*Task brief*:
Among the lines below, keep only those from the one containing "green goblet: 9 -> 5" through the one containing "turquoise fork: 7 -> 4", and reproduce them exactly.

Start of Information shown

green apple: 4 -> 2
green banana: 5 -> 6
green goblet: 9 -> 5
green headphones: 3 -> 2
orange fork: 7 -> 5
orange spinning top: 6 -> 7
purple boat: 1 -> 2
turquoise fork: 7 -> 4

End of Information shown
Start of Information shown

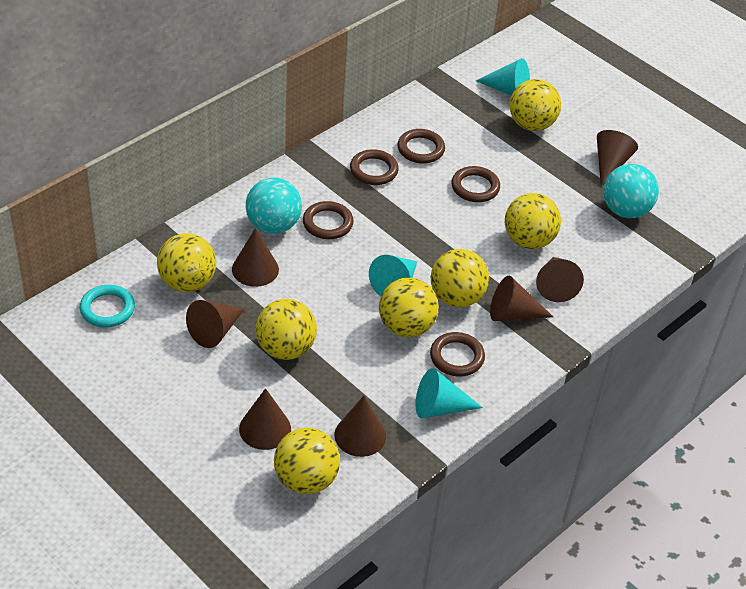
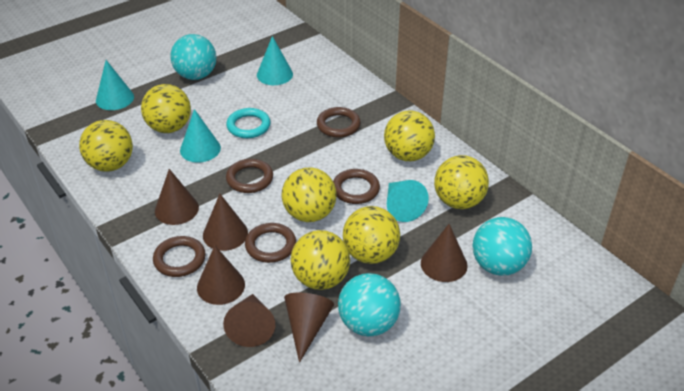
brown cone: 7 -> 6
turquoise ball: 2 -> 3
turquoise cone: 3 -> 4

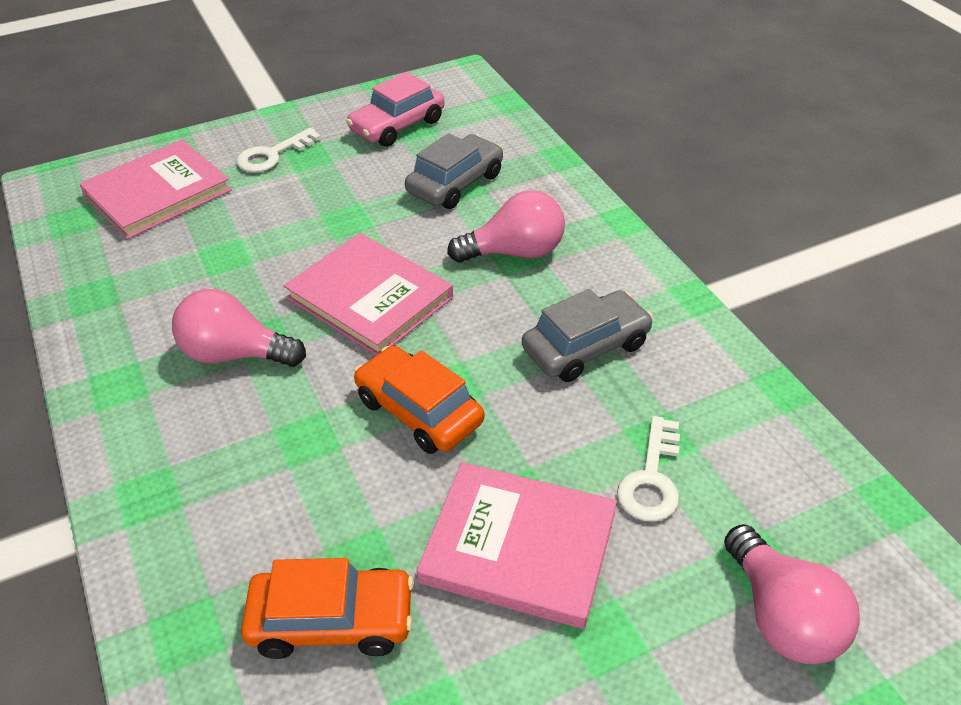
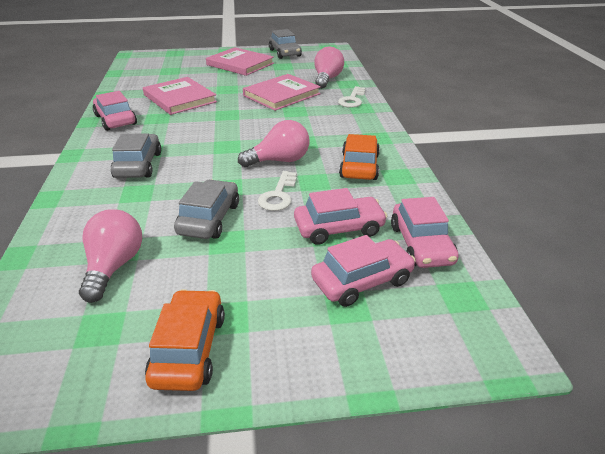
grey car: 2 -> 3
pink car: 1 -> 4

End of Information shown

*Output of the task*:
green goblet: 9 -> 5
green headphones: 3 -> 2
orange fork: 7 -> 5
orange spinning top: 6 -> 7
purple boat: 1 -> 2
turquoise fork: 7 -> 4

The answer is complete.